(Stored data entries)

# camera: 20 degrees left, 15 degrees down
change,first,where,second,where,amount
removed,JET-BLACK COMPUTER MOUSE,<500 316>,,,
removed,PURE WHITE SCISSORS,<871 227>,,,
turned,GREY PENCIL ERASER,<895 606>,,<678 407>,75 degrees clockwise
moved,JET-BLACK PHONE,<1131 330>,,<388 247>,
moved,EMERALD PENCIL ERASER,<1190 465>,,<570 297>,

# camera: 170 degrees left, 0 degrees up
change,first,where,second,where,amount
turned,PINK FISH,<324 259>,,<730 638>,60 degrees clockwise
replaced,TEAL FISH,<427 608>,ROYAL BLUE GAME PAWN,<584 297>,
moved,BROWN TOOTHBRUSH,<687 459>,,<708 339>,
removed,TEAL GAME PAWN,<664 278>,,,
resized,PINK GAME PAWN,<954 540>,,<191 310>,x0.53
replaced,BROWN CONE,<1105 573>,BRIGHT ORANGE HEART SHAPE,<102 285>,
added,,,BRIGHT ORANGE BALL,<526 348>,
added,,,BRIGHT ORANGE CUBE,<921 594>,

* * *

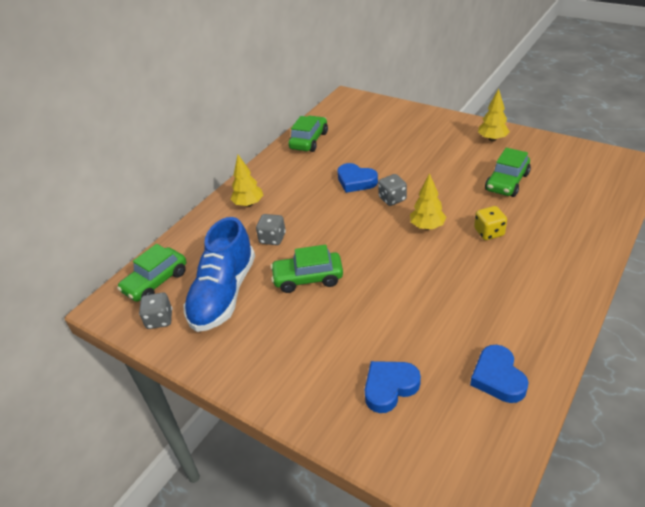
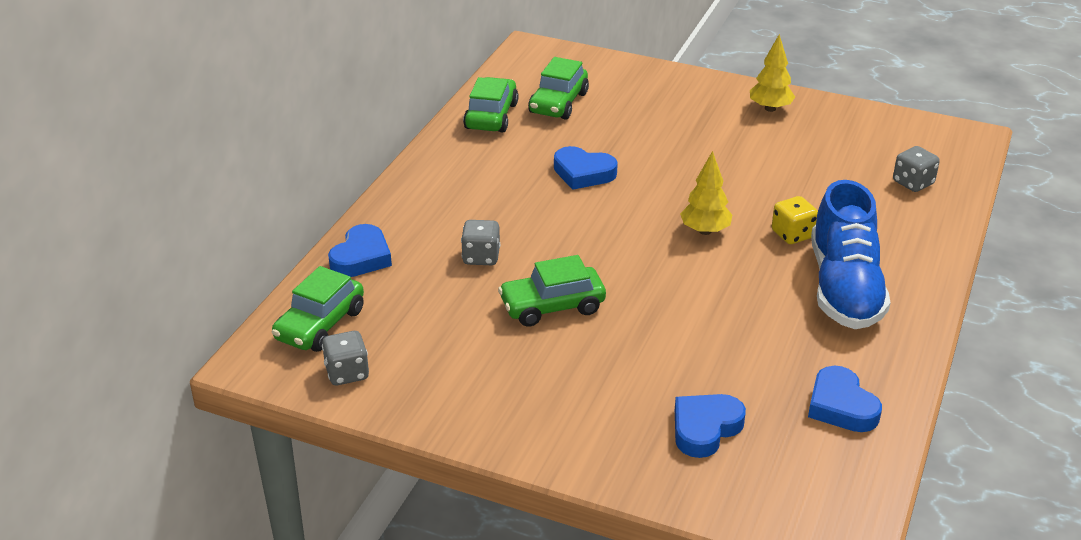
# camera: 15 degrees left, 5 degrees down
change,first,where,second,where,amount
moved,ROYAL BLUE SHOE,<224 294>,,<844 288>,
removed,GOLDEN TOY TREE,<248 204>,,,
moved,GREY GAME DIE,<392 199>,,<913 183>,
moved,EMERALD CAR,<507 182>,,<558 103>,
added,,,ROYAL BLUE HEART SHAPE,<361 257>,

= DIRECTIONS =
Your task is to find each line in the entries that contains the string "BLACK" and copy it.

= FINISHED TASK =
removed,JET-BLACK COMPUTER MOUSE,<500 316>,,,
moved,JET-BLACK PHONE,<1131 330>,,<388 247>,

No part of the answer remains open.